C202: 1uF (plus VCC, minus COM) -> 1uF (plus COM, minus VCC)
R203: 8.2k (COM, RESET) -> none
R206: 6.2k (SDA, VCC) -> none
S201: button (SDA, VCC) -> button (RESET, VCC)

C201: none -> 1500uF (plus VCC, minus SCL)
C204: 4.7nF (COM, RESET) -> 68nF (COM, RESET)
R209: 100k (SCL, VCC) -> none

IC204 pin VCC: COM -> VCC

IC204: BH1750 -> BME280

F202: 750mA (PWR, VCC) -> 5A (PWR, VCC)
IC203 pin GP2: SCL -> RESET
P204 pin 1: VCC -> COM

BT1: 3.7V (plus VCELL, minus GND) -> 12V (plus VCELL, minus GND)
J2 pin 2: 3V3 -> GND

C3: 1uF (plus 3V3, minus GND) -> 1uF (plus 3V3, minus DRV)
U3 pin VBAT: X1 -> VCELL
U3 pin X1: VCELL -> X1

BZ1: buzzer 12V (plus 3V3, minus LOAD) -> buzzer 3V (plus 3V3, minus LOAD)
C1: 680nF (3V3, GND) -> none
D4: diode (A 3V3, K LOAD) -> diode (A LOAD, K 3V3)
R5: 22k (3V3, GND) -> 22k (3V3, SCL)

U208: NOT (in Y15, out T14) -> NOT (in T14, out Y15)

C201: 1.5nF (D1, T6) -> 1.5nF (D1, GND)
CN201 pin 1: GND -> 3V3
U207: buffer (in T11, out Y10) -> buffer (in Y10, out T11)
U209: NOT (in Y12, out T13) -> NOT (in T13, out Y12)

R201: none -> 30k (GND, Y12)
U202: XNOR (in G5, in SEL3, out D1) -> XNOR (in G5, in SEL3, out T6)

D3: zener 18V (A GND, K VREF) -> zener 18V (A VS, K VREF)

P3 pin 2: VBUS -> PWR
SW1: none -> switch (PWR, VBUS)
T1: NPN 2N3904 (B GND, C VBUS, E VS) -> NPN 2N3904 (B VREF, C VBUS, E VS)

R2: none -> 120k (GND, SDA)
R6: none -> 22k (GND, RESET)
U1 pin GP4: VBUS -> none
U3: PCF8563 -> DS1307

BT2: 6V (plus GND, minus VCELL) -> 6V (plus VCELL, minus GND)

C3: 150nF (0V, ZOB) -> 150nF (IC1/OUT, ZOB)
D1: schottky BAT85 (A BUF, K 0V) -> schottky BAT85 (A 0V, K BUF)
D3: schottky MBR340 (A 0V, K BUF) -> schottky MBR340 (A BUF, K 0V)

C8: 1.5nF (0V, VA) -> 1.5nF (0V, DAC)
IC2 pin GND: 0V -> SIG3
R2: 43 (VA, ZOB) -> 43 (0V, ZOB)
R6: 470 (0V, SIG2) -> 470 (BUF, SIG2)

──────────────────────────────

# DIRECTIONS:
The lines from the first of the entries through the line holding "U3: PCF8563 -> DS1307" are to be restated word for word, and no others.

# ANSWER TO THIS TASK:
C202: 1uF (plus VCC, minus COM) -> 1uF (plus COM, minus VCC)
R203: 8.2k (COM, RESET) -> none
R206: 6.2k (SDA, VCC) -> none
S201: button (SDA, VCC) -> button (RESET, VCC)

C201: none -> 1500uF (plus VCC, minus SCL)
C204: 4.7nF (COM, RESET) -> 68nF (COM, RESET)
R209: 100k (SCL, VCC) -> none

IC204 pin VCC: COM -> VCC

IC204: BH1750 -> BME280

F202: 750mA (PWR, VCC) -> 5A (PWR, VCC)
IC203 pin GP2: SCL -> RESET
P204 pin 1: VCC -> COM

BT1: 3.7V (plus VCELL, minus GND) -> 12V (plus VCELL, minus GND)
J2 pin 2: 3V3 -> GND

C3: 1uF (plus 3V3, minus GND) -> 1uF (plus 3V3, minus DRV)
U3 pin VBAT: X1 -> VCELL
U3 pin X1: VCELL -> X1

BZ1: buzzer 12V (plus 3V3, minus LOAD) -> buzzer 3V (plus 3V3, minus LOAD)
C1: 680nF (3V3, GND) -> none
D4: diode (A 3V3, K LOAD) -> diode (A LOAD, K 3V3)
R5: 22k (3V3, GND) -> 22k (3V3, SCL)

U208: NOT (in Y15, out T14) -> NOT (in T14, out Y15)

C201: 1.5nF (D1, T6) -> 1.5nF (D1, GND)
CN201 pin 1: GND -> 3V3
U207: buffer (in T11, out Y10) -> buffer (in Y10, out T11)
U209: NOT (in Y12, out T13) -> NOT (in T13, out Y12)

R201: none -> 30k (GND, Y12)
U202: XNOR (in G5, in SEL3, out D1) -> XNOR (in G5, in SEL3, out T6)

D3: zener 18V (A GND, K VREF) -> zener 18V (A VS, K VREF)

P3 pin 2: VBUS -> PWR
SW1: none -> switch (PWR, VBUS)
T1: NPN 2N3904 (B GND, C VBUS, E VS) -> NPN 2N3904 (B VREF, C VBUS, E VS)

R2: none -> 120k (GND, SDA)
R6: none -> 22k (GND, RESET)
U1 pin GP4: VBUS -> none
U3: PCF8563 -> DS1307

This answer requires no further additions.